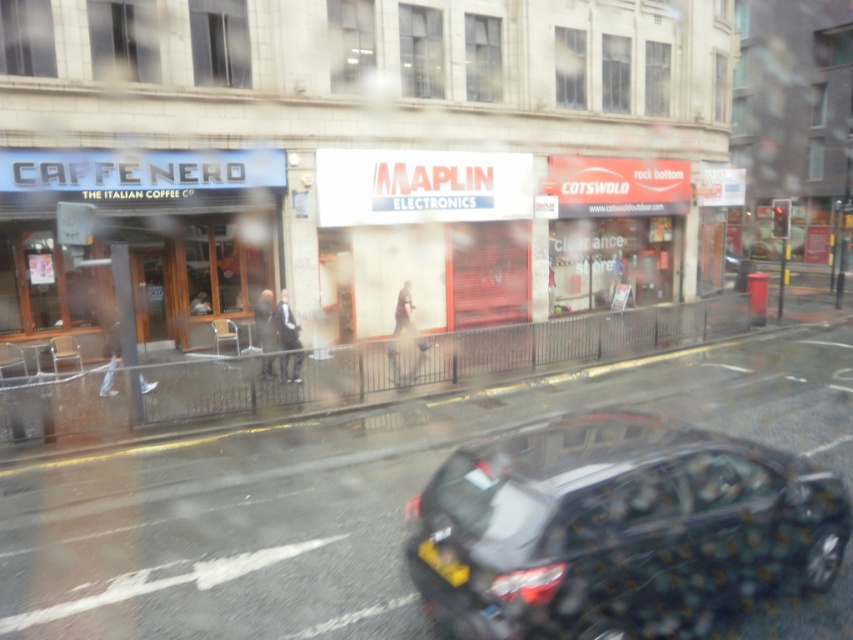
Question: Estimate the real-world distances between objects in this image. Which object is closer to the matte black storefront at left?

Choices:
 (A) yellow matte license plate at lower center
 (B) metallic gray hatchback at lower center

Answer: (A)

Question: Is metallic gray hatchback at lower center below yellow matte license plate at lower center?

Choices:
 (A) yes
 (B) no

Answer: (B)

Question: Does matte black storefront at left have a greater width compared to yellow matte license plate at lower center?

Choices:
 (A) no
 (B) yes

Answer: (A)

Question: Observing the image, what is the correct spatial positioning of matte black storefront at left in reference to yellow matte license plate at lower center?

Choices:
 (A) below
 (B) above

Answer: (B)

Question: Which object is farther from the camera taking this photo?

Choices:
 (A) matte black storefront at left
 (B) yellow matte license plate at lower center

Answer: (A)

Question: Which point is closer to the camera?

Choices:
 (A) (543, 435)
 (B) (209, 195)

Answer: (A)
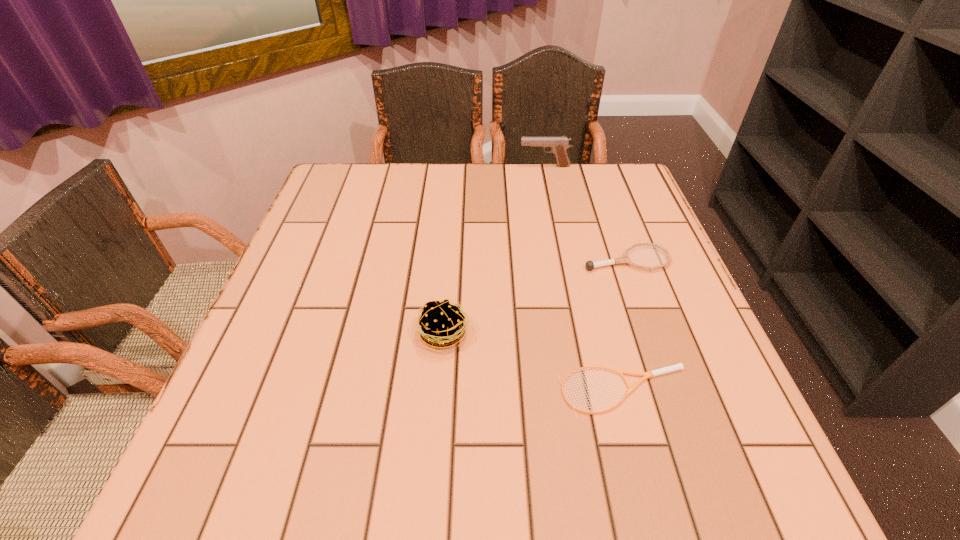
Find the location of a particular element. Image resolution: width=960 pixels, height=540 pixels. the farthest object is located at coordinates (559, 145).

Find the location of a particular element. The width and height of the screenshot is (960, 540). the tallest object is located at coordinates (559, 145).

Identify the location of patty. This screenshot has height=540, width=960. (442, 324).

The height and width of the screenshot is (540, 960). Identify the location of the third farthest object. (442, 324).

What are the coordinates of `the farther tennis racket` in the screenshot? It's located at (590, 265).

You are a GUI agent. You are given a task and a screenshot of the screen. Output one action in this format:
    pyautogui.click(x=<x>, y=<y>)
    Task: Click on the third tallest object
    
    Given the screenshot: What is the action you would take?
    pyautogui.click(x=590, y=265)

Where is `the nearest object`? the nearest object is located at coordinates (650, 374).

You are a GUI agent. You are given a task and a screenshot of the screen. Output one action in this format:
    pyautogui.click(x=<x>, y=<y>)
    Task: Click on the shortest object
    The height and width of the screenshot is (540, 960).
    Given the screenshot: What is the action you would take?
    pyautogui.click(x=650, y=374)

Where is `vacant area situated 0.060m at the barrel of the farthest object`? Image resolution: width=960 pixels, height=540 pixels. vacant area situated 0.060m at the barrel of the farthest object is located at coordinates (499, 166).

Where is `vacant region located at the barrel of the farthest object`? Image resolution: width=960 pixels, height=540 pixels. vacant region located at the barrel of the farthest object is located at coordinates (435, 166).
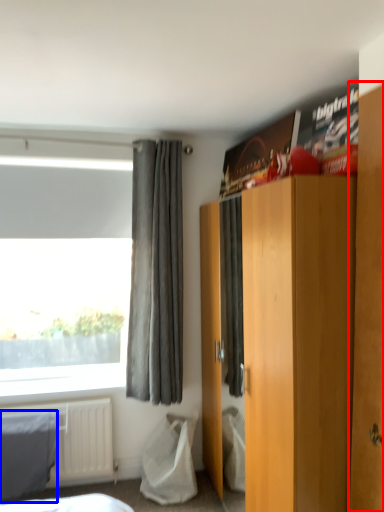
Question: Among these objects, which one is nearest to the camera, armoire (highlighted by a red box) or blanket (highlighted by a blue box)?

Choices:
 (A) armoire
 (B) blanket

Answer: (A)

──────────

Count the lines of the material above that contain the string "pyautogui", treating uppercase and lowercase as different. Give only the number.

4